▸ **WORK REQUIRED**: List each line of the items below that contains the string "time".

▸ **PROVIDED RECORDS**:
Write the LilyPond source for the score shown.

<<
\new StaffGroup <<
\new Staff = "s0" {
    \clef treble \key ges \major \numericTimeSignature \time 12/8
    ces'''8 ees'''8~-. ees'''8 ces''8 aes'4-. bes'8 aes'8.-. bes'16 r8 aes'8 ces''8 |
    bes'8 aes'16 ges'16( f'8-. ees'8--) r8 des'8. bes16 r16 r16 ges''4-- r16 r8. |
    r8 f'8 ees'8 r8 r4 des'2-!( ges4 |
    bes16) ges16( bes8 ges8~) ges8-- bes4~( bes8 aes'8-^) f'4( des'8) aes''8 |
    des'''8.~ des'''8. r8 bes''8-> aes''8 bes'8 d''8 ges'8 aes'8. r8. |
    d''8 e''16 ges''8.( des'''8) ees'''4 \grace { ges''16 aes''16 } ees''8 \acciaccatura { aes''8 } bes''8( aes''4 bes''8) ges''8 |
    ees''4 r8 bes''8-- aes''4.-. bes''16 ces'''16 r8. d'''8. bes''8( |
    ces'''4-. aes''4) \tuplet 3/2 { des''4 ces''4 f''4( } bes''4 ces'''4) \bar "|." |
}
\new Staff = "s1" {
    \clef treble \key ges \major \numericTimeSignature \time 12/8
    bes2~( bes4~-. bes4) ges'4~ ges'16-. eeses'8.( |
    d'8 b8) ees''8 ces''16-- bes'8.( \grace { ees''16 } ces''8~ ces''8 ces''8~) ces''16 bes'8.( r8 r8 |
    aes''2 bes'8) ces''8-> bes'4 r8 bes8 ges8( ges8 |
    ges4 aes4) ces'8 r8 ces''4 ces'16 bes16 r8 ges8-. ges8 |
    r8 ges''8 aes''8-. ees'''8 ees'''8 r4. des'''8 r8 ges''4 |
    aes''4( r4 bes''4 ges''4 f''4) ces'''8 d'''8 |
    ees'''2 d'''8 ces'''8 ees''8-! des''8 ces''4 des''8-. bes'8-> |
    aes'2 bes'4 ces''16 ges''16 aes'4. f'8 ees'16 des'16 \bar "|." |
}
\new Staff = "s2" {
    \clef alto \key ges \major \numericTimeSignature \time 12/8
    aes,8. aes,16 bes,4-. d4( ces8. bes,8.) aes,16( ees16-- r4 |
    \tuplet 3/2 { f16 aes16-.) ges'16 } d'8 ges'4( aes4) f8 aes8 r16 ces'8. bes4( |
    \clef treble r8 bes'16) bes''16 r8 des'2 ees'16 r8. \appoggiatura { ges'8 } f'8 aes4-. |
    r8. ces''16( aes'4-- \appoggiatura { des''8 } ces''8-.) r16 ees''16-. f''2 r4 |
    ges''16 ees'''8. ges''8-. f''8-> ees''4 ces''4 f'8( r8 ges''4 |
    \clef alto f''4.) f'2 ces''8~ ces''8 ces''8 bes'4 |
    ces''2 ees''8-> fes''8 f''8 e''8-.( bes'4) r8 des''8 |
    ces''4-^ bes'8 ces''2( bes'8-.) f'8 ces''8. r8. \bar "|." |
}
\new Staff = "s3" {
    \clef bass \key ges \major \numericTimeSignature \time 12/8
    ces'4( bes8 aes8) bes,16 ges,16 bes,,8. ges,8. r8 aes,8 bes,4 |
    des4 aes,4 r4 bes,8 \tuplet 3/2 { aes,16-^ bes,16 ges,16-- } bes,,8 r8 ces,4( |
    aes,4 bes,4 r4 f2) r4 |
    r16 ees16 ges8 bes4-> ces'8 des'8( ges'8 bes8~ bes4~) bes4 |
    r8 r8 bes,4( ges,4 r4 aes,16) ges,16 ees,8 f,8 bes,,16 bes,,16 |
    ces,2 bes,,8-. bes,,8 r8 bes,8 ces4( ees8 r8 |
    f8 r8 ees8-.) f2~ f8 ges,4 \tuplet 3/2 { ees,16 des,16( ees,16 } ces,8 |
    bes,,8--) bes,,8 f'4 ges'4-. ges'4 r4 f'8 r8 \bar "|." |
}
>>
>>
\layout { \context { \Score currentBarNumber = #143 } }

▸ **OUTPUT OF THE EXERCISE**:
    \clef treble \key ges \major \numericTimeSignature \time 12/8
    \clef treble \key ges \major \numericTimeSignature \time 12/8
    \clef alto \key ges \major \numericTimeSignature \time 12/8
    \clef bass \key ges \major \numericTimeSignature \time 12/8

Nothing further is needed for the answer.